EXERCISE AIM: Without adding or dropping anything, copy the entries below.

Object change listings
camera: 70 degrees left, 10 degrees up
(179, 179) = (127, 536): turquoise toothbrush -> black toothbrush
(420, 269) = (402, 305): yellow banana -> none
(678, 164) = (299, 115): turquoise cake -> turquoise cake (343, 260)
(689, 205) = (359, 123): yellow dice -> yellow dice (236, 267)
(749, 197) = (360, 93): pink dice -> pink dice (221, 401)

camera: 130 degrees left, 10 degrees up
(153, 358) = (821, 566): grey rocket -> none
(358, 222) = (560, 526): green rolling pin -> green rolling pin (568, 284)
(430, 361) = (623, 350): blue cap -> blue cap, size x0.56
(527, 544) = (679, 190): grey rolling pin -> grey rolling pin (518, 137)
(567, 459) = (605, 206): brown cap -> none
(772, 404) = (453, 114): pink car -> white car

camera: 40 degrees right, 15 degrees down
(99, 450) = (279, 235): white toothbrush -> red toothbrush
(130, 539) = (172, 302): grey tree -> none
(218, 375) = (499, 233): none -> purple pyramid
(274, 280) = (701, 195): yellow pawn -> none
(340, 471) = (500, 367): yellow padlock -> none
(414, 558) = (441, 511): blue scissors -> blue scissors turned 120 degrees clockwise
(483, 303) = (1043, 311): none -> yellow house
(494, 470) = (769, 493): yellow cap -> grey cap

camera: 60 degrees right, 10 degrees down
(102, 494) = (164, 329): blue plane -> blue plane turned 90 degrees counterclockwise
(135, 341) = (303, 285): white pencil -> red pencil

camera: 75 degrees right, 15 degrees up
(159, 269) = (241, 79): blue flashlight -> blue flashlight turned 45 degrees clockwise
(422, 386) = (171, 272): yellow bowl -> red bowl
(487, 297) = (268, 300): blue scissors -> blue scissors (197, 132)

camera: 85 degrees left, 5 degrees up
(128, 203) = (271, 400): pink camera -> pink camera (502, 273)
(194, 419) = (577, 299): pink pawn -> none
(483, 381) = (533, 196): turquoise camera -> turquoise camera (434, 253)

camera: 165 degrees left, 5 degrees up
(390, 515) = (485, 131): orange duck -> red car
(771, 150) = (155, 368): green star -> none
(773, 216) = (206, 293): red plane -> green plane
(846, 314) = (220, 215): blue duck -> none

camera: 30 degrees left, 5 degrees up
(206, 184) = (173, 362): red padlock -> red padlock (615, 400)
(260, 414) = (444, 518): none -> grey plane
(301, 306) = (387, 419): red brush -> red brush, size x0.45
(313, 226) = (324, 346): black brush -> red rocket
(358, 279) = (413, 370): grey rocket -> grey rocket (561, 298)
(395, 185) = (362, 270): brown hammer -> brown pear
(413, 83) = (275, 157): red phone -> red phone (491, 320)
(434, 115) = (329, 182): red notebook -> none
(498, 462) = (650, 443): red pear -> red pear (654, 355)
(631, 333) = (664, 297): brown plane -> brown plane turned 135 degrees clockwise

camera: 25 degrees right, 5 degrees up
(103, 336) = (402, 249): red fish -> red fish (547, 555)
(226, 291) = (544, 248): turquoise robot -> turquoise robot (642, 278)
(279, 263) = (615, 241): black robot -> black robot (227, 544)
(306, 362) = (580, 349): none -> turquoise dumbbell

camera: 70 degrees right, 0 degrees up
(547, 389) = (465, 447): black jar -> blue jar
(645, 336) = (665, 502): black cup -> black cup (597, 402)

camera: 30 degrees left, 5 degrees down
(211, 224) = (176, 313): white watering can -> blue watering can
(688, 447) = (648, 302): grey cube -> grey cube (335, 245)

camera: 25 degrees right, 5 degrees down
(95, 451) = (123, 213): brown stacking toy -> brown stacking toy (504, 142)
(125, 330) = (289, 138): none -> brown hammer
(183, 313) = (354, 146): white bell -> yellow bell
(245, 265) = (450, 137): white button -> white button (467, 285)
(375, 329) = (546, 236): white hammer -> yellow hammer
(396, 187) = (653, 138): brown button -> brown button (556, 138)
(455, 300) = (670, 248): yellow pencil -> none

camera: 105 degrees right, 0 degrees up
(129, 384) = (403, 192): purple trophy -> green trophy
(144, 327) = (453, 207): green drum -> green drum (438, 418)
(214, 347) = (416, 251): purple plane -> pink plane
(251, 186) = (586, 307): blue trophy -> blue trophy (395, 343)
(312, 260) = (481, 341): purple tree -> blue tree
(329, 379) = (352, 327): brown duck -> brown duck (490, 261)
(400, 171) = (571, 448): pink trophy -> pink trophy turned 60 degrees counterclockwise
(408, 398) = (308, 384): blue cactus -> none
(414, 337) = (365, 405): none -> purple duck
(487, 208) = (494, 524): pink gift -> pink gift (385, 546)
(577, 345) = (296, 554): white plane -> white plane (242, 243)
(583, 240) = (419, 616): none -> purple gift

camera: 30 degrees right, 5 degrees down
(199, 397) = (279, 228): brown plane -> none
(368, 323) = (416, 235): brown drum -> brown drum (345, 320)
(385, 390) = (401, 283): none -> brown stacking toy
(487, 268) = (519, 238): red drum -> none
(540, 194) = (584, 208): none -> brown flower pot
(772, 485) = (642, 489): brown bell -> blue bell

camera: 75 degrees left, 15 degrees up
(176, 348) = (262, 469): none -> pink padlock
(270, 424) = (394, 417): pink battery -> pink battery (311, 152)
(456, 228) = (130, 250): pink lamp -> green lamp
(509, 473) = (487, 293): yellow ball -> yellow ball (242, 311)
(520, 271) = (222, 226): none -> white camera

RESULT OF THE TASK:
camera: 70 degrees left, 10 degrees up
(179, 179) = (127, 536): turquoise toothbrush -> black toothbrush
(420, 269) = (402, 305): yellow banana -> none
(678, 164) = (299, 115): turquoise cake -> turquoise cake (343, 260)
(689, 205) = (359, 123): yellow dice -> yellow dice (236, 267)
(749, 197) = (360, 93): pink dice -> pink dice (221, 401)

camera: 130 degrees left, 10 degrees up
(153, 358) = (821, 566): grey rocket -> none
(358, 222) = (560, 526): green rolling pin -> green rolling pin (568, 284)
(430, 361) = (623, 350): blue cap -> blue cap, size x0.56
(527, 544) = (679, 190): grey rolling pin -> grey rolling pin (518, 137)
(567, 459) = (605, 206): brown cap -> none
(772, 404) = (453, 114): pink car -> white car

camera: 40 degrees right, 15 degrees down
(99, 450) = (279, 235): white toothbrush -> red toothbrush
(130, 539) = (172, 302): grey tree -> none
(218, 375) = (499, 233): none -> purple pyramid
(274, 280) = (701, 195): yellow pawn -> none
(340, 471) = (500, 367): yellow padlock -> none
(414, 558) = (441, 511): blue scissors -> blue scissors turned 120 degrees clockwise
(483, 303) = (1043, 311): none -> yellow house
(494, 470) = (769, 493): yellow cap -> grey cap

camera: 60 degrees right, 10 degrees down
(102, 494) = (164, 329): blue plane -> blue plane turned 90 degrees counterclockwise
(135, 341) = (303, 285): white pencil -> red pencil

camera: 75 degrees right, 15 degrees up
(159, 269) = (241, 79): blue flashlight -> blue flashlight turned 45 degrees clockwise
(422, 386) = (171, 272): yellow bowl -> red bowl
(487, 297) = (268, 300): blue scissors -> blue scissors (197, 132)

camera: 85 degrees left, 5 degrees up
(128, 203) = (271, 400): pink camera -> pink camera (502, 273)
(194, 419) = (577, 299): pink pawn -> none
(483, 381) = (533, 196): turquoise camera -> turquoise camera (434, 253)

camera: 165 degrees left, 5 degrees up
(390, 515) = (485, 131): orange duck -> red car
(771, 150) = (155, 368): green star -> none
(773, 216) = (206, 293): red plane -> green plane
(846, 314) = (220, 215): blue duck -> none

camera: 30 degrees left, 5 degrees up
(206, 184) = (173, 362): red padlock -> red padlock (615, 400)
(260, 414) = (444, 518): none -> grey plane
(301, 306) = (387, 419): red brush -> red brush, size x0.45
(313, 226) = (324, 346): black brush -> red rocket
(358, 279) = (413, 370): grey rocket -> grey rocket (561, 298)
(395, 185) = (362, 270): brown hammer -> brown pear
(413, 83) = (275, 157): red phone -> red phone (491, 320)
(434, 115) = (329, 182): red notebook -> none
(498, 462) = (650, 443): red pear -> red pear (654, 355)
(631, 333) = (664, 297): brown plane -> brown plane turned 135 degrees clockwise

camera: 25 degrees right, 5 degrees up
(103, 336) = (402, 249): red fish -> red fish (547, 555)
(226, 291) = (544, 248): turquoise robot -> turquoise robot (642, 278)
(279, 263) = (615, 241): black robot -> black robot (227, 544)
(306, 362) = (580, 349): none -> turquoise dumbbell

camera: 70 degrees right, 0 degrees up
(547, 389) = (465, 447): black jar -> blue jar
(645, 336) = (665, 502): black cup -> black cup (597, 402)

camera: 30 degrees left, 5 degrees down
(211, 224) = (176, 313): white watering can -> blue watering can
(688, 447) = (648, 302): grey cube -> grey cube (335, 245)

camera: 25 degrees right, 5 degrees down
(95, 451) = (123, 213): brown stacking toy -> brown stacking toy (504, 142)
(125, 330) = (289, 138): none -> brown hammer
(183, 313) = (354, 146): white bell -> yellow bell
(245, 265) = (450, 137): white button -> white button (467, 285)
(375, 329) = (546, 236): white hammer -> yellow hammer
(396, 187) = (653, 138): brown button -> brown button (556, 138)
(455, 300) = (670, 248): yellow pencil -> none

camera: 105 degrees right, 0 degrees up
(129, 384) = (403, 192): purple trophy -> green trophy
(144, 327) = (453, 207): green drum -> green drum (438, 418)
(214, 347) = (416, 251): purple plane -> pink plane
(251, 186) = (586, 307): blue trophy -> blue trophy (395, 343)
(312, 260) = (481, 341): purple tree -> blue tree
(329, 379) = (352, 327): brown duck -> brown duck (490, 261)
(400, 171) = (571, 448): pink trophy -> pink trophy turned 60 degrees counterclockwise
(408, 398) = (308, 384): blue cactus -> none
(414, 337) = (365, 405): none -> purple duck
(487, 208) = (494, 524): pink gift -> pink gift (385, 546)
(577, 345) = (296, 554): white plane -> white plane (242, 243)
(583, 240) = (419, 616): none -> purple gift

camera: 30 degrees right, 5 degrees down
(199, 397) = (279, 228): brown plane -> none
(368, 323) = (416, 235): brown drum -> brown drum (345, 320)
(385, 390) = (401, 283): none -> brown stacking toy
(487, 268) = (519, 238): red drum -> none
(540, 194) = (584, 208): none -> brown flower pot
(772, 485) = (642, 489): brown bell -> blue bell

camera: 75 degrees left, 15 degrees up
(176, 348) = (262, 469): none -> pink padlock
(270, 424) = (394, 417): pink battery -> pink battery (311, 152)
(456, 228) = (130, 250): pink lamp -> green lamp
(509, 473) = (487, 293): yellow ball -> yellow ball (242, 311)
(520, 271) = (222, 226): none -> white camera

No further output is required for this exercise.